Scene change data:
=== Begin Enclosure ===
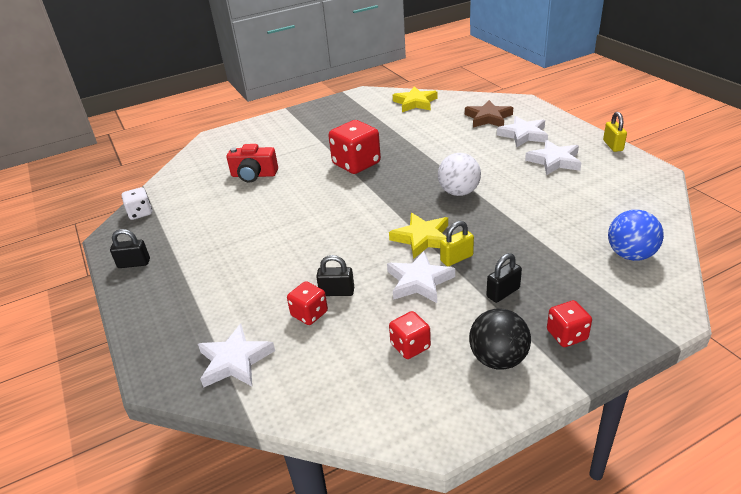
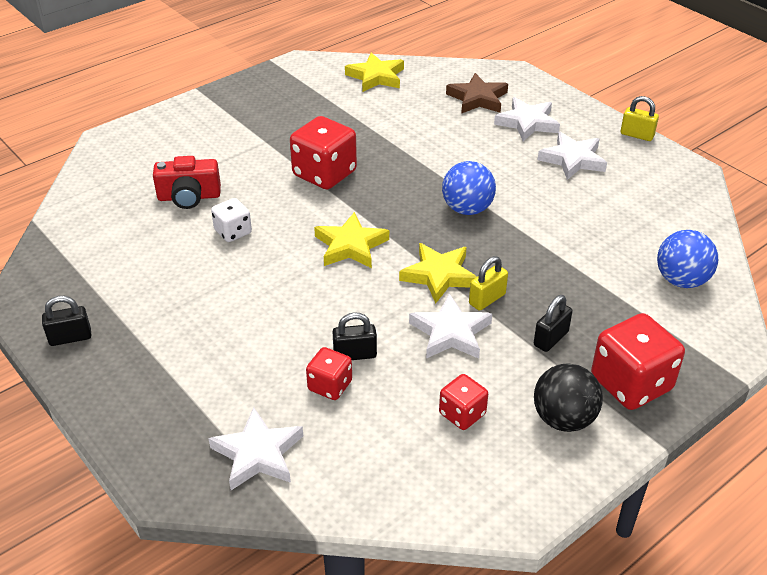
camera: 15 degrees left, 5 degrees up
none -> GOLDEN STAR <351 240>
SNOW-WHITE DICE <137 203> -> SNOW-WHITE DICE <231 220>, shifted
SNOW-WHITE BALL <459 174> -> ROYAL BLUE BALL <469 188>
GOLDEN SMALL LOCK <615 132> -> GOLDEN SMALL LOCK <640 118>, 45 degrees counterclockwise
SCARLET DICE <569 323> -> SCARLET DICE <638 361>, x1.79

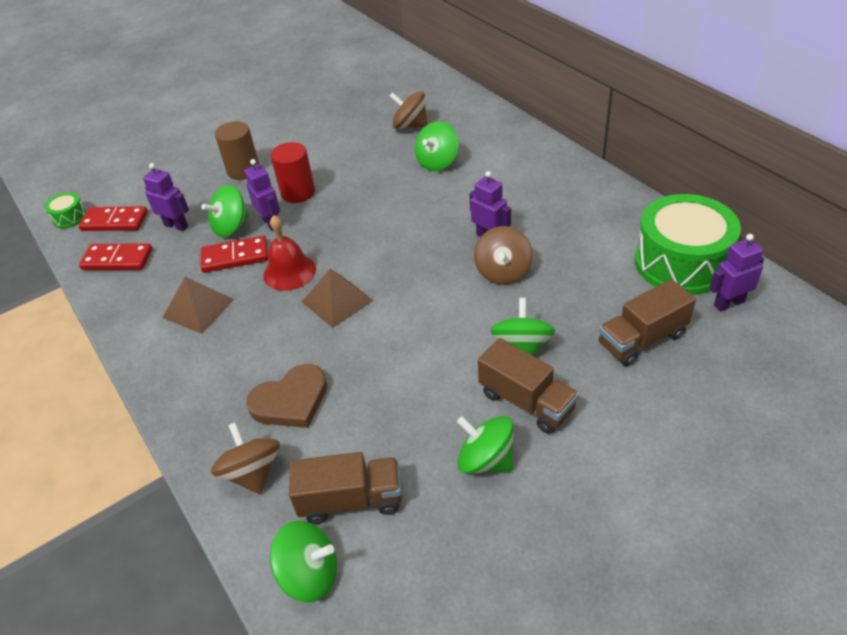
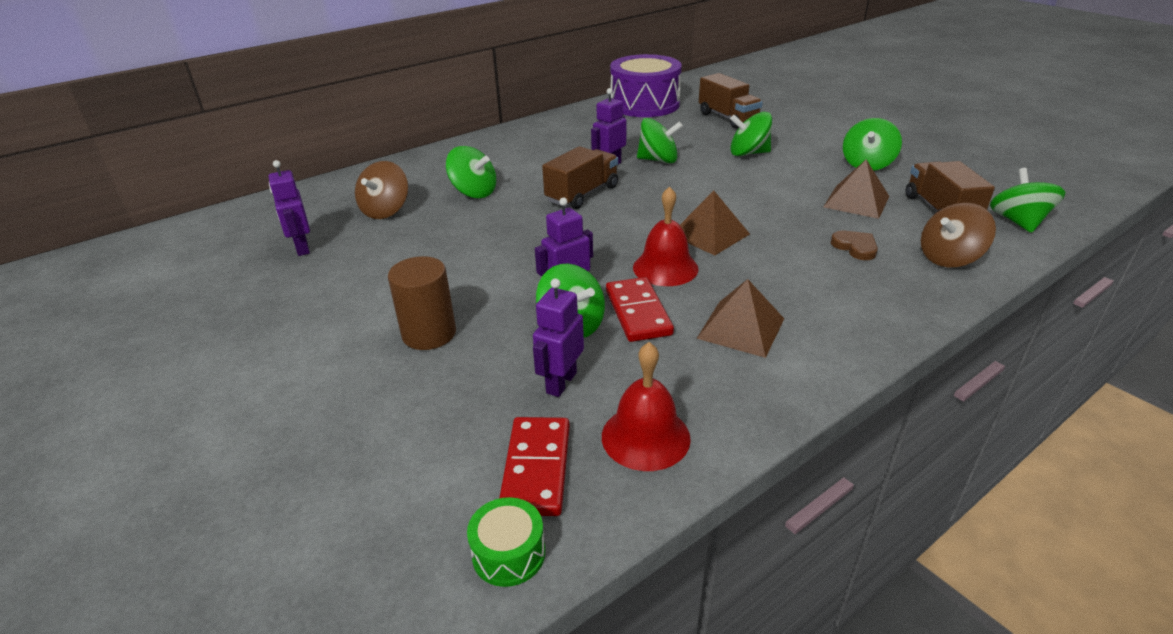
camera: 95 degrees left, 10 degrees down
SCARLET CYLINDER <292 172> -> none
none -> BROWN PYRAMID <856 189>
BROWN LORRY <528 386> -> BROWN LORRY <580 177>, shifted
ROYAL PURPLE ROBOT <736 272> -> ROYAL PURPLE ROBOT <289 208>, shifted
SCARLET DOMINO PIECE <115 256> -> SCARLET SCHOOL BELL <646 406>
BROWN TOY TOP <503 255> -> LEAF-GREEN TOY TOP <660 140>
LEAF-GREEN SNARE DRUM <688 244> -> ROYAL PURPLE SNARE DRUM <646 85>
BROWN HEART SHAPE <286 396> -> BROWN HEART SHAPE <854 245>, x0.58

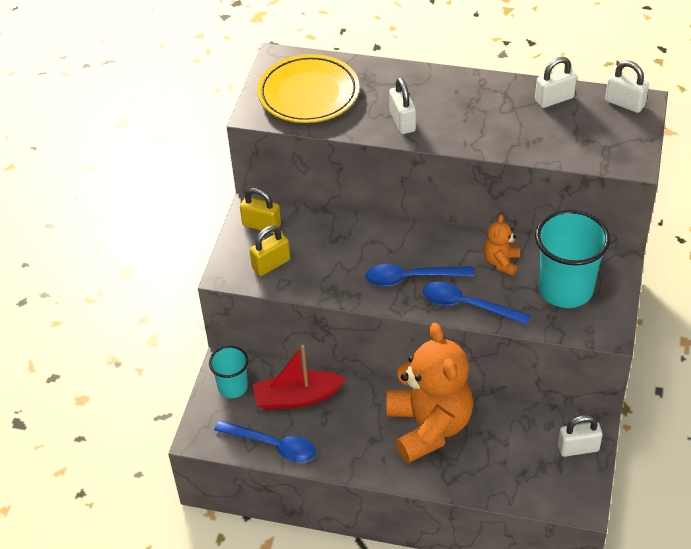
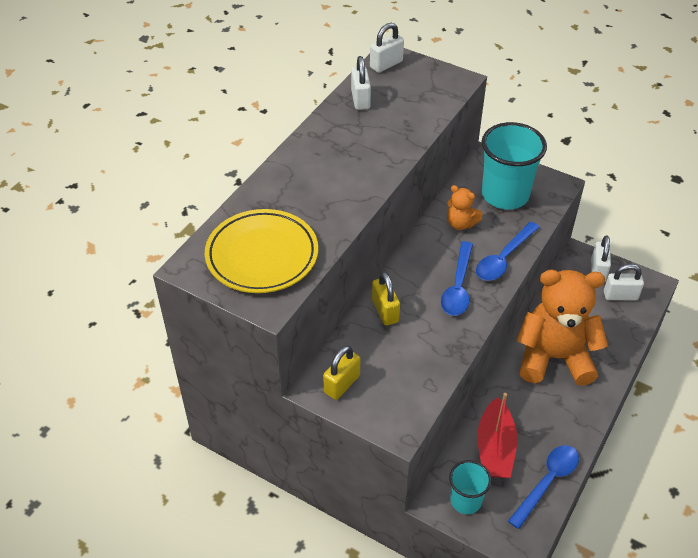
camera: 75 degrees left, 0 degrees up
GOLDEN SMALL LOCK <269 251> -> GOLDEN SMALL LOCK <386 298>, shifted
SNOW-WHITE SMALL LOCK <402 105> -> SNOW-WHITE SMALL LOCK <624 282>, shifted

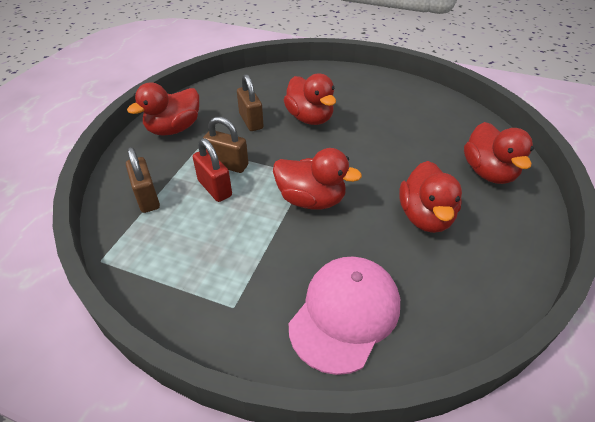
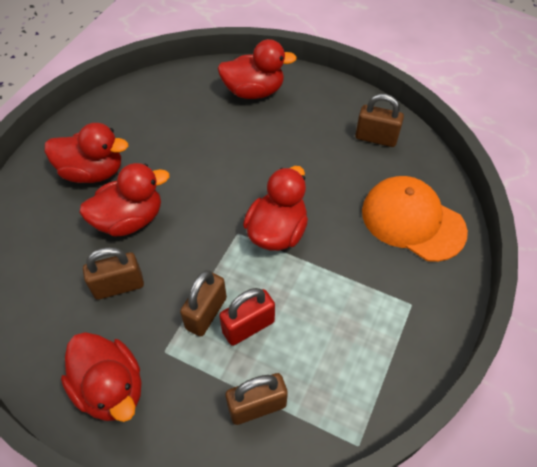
camera: 85 degrees left, 10 degrees up
none -> BROWN SMALL LOCK <379 120>
SCARLET RUBBER DUCK <430 197> -> SCARLET RUBBER DUCK <86 153>, shifted
PINK BASEBALL CAP <344 316> -> BRIGHT ORANGE BASEBALL CAP <415 219>

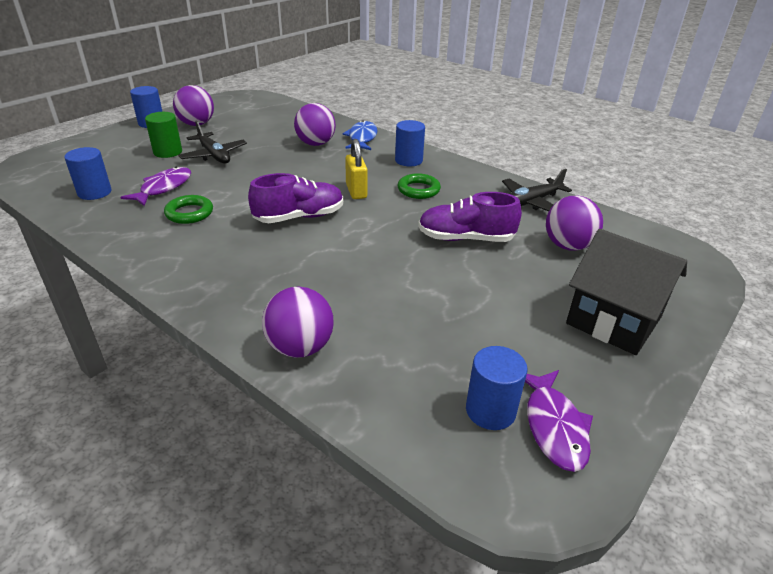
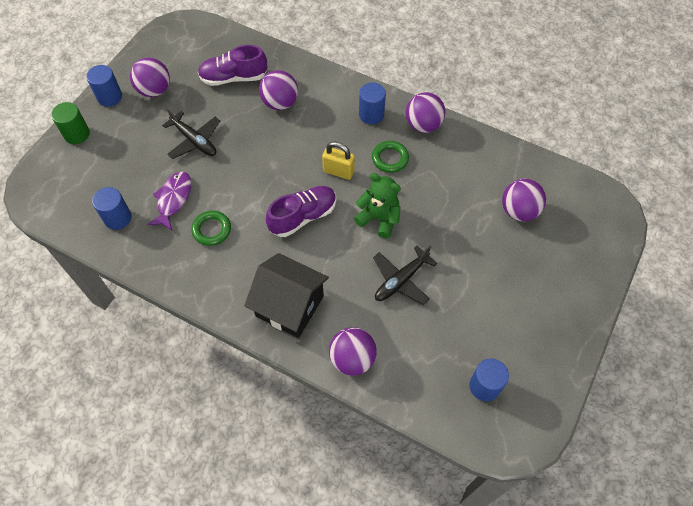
camera: 10 degrees left, 25 degrees up
ROYAL BLUE FISH FIGURE <360 135> -> none
ROYAL PURPLE FISH FIGURE <559 421> -> none
none -> LEAF-GREEN TEDDY <377 206>
none -> ROYAL PURPLE BALL <425 112>
LEAF-GREEN CYLINDER <163 135> -> LEAF-GREEN CYLINDER <70 123>, shifted
ROYAL PURPLE LACE-UP SHOE <470 217> -> ROYAL PURPLE LACE-UP SHOE <232 65>, shifted
EBONY TOY PLANE <537 190> -> EBONY TOY PLANE <405 275>, shifted
EBONY TOY HOUSE <626 292> -> EBONY TOY HOUSE <286 295>, shifted
GOLDEN SMALL LOCK <356 169> -> GOLDEN SMALL LOCK <338 161>, 45 degrees counterclockwise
=== End Enclosure ===
## [PROBLEM TO SOLVE]
Where the line containing "GOLDEN SMALL LOCK <615" appears in the records above, begin copying and continue exactly through the last line, with nothing else; omit every picture.

## [RESULT FOR THIS EXERCISE]
GOLDEN SMALL LOCK <615 132> -> GOLDEN SMALL LOCK <640 118>, 45 degrees counterclockwise
SCARLET DICE <569 323> -> SCARLET DICE <638 361>, x1.79

camera: 95 degrees left, 10 degrees down
SCARLET CYLINDER <292 172> -> none
none -> BROWN PYRAMID <856 189>
BROWN LORRY <528 386> -> BROWN LORRY <580 177>, shifted
ROYAL PURPLE ROBOT <736 272> -> ROYAL PURPLE ROBOT <289 208>, shifted
SCARLET DOMINO PIECE <115 256> -> SCARLET SCHOOL BELL <646 406>
BROWN TOY TOP <503 255> -> LEAF-GREEN TOY TOP <660 140>
LEAF-GREEN SNARE DRUM <688 244> -> ROYAL PURPLE SNARE DRUM <646 85>
BROWN HEART SHAPE <286 396> -> BROWN HEART SHAPE <854 245>, x0.58

camera: 75 degrees left, 0 degrees up
GOLDEN SMALL LOCK <269 251> -> GOLDEN SMALL LOCK <386 298>, shifted
SNOW-WHITE SMALL LOCK <402 105> -> SNOW-WHITE SMALL LOCK <624 282>, shifted

camera: 85 degrees left, 10 degrees up
none -> BROWN SMALL LOCK <379 120>
SCARLET RUBBER DUCK <430 197> -> SCARLET RUBBER DUCK <86 153>, shifted
PINK BASEBALL CAP <344 316> -> BRIGHT ORANGE BASEBALL CAP <415 219>

camera: 10 degrees left, 25 degrees up
ROYAL BLUE FISH FIGURE <360 135> -> none
ROYAL PURPLE FISH FIGURE <559 421> -> none
none -> LEAF-GREEN TEDDY <377 206>
none -> ROYAL PURPLE BALL <425 112>
LEAF-GREEN CYLINDER <163 135> -> LEAF-GREEN CYLINDER <70 123>, shifted
ROYAL PURPLE LACE-UP SHOE <470 217> -> ROYAL PURPLE LACE-UP SHOE <232 65>, shifted
EBONY TOY PLANE <537 190> -> EBONY TOY PLANE <405 275>, shifted
EBONY TOY HOUSE <626 292> -> EBONY TOY HOUSE <286 295>, shifted
GOLDEN SMALL LOCK <356 169> -> GOLDEN SMALL LOCK <338 161>, 45 degrees counterclockwise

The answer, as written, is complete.